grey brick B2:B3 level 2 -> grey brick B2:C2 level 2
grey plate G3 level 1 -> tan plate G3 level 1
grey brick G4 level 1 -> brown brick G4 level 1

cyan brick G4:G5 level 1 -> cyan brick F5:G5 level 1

########################################

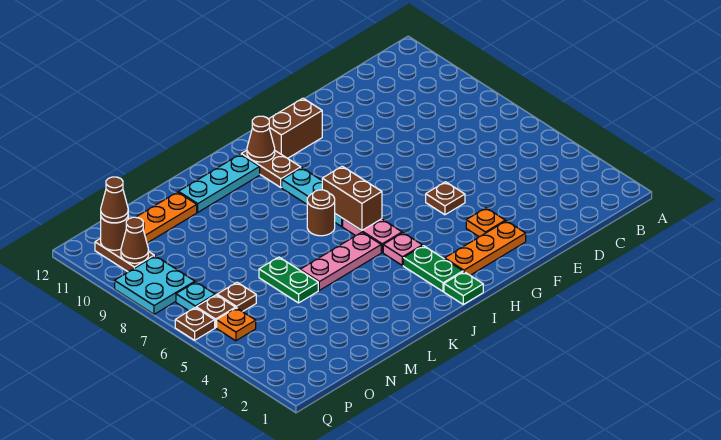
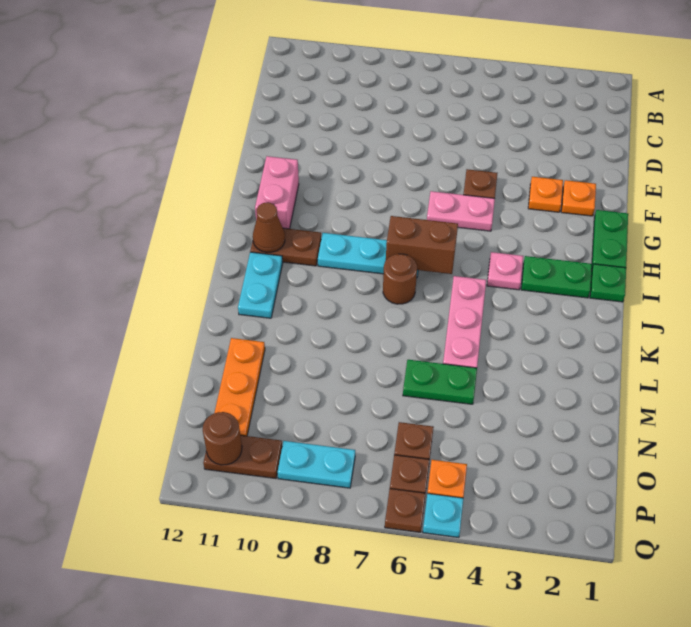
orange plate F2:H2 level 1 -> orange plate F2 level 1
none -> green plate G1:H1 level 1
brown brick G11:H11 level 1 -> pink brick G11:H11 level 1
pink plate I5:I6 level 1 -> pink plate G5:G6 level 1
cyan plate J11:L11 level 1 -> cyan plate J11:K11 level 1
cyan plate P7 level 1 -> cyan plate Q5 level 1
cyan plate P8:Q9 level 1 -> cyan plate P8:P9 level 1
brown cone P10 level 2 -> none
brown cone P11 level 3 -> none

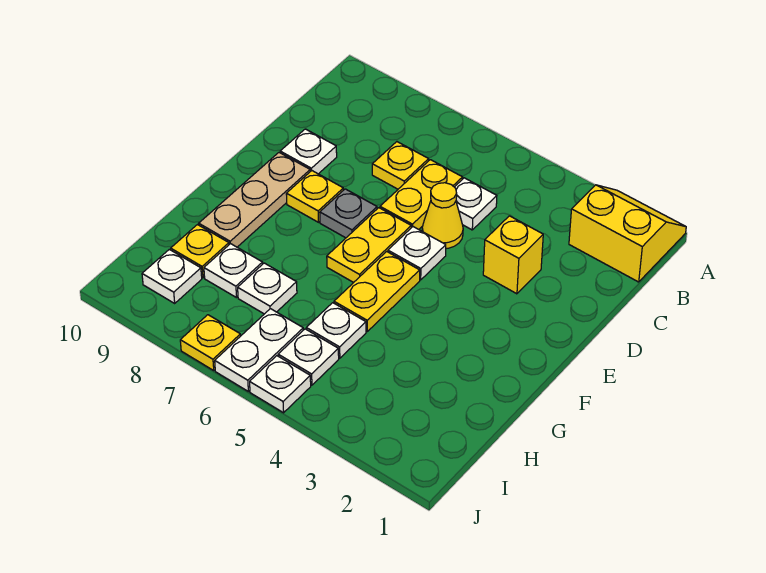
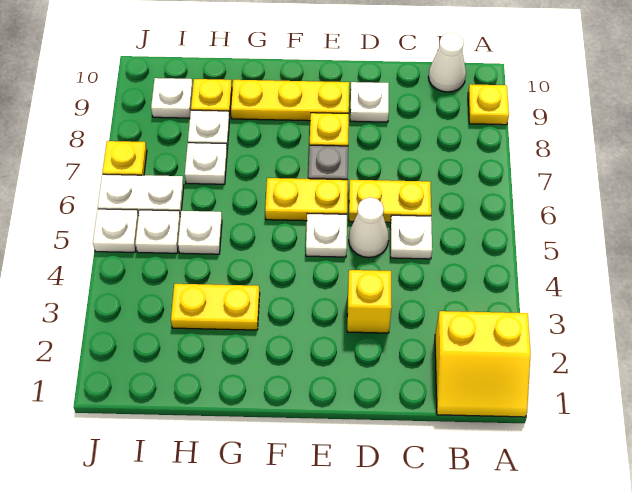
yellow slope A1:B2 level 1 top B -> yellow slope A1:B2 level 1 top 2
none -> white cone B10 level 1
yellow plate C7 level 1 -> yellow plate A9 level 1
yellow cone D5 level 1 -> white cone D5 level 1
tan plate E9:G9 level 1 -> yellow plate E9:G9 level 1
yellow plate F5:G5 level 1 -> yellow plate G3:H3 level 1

########################################

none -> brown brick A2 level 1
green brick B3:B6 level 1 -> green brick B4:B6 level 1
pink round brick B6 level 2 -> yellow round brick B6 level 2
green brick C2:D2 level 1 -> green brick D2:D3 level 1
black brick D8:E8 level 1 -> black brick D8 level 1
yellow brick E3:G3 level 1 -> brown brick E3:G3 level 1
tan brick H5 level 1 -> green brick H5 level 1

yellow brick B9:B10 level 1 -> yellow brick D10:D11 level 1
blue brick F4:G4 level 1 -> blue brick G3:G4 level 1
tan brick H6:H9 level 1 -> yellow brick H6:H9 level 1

########################################

(What this task involves) The reply should consist solely of the lines above from the one that has "black brick D8:E8" through the one that has "tan brick H6:H9", reproduced exactly.

(Task solution)
black brick D8:E8 level 1 -> black brick D8 level 1
yellow brick E3:G3 level 1 -> brown brick E3:G3 level 1
tan brick H5 level 1 -> green brick H5 level 1

yellow brick B9:B10 level 1 -> yellow brick D10:D11 level 1
blue brick F4:G4 level 1 -> blue brick G3:G4 level 1
tan brick H6:H9 level 1 -> yellow brick H6:H9 level 1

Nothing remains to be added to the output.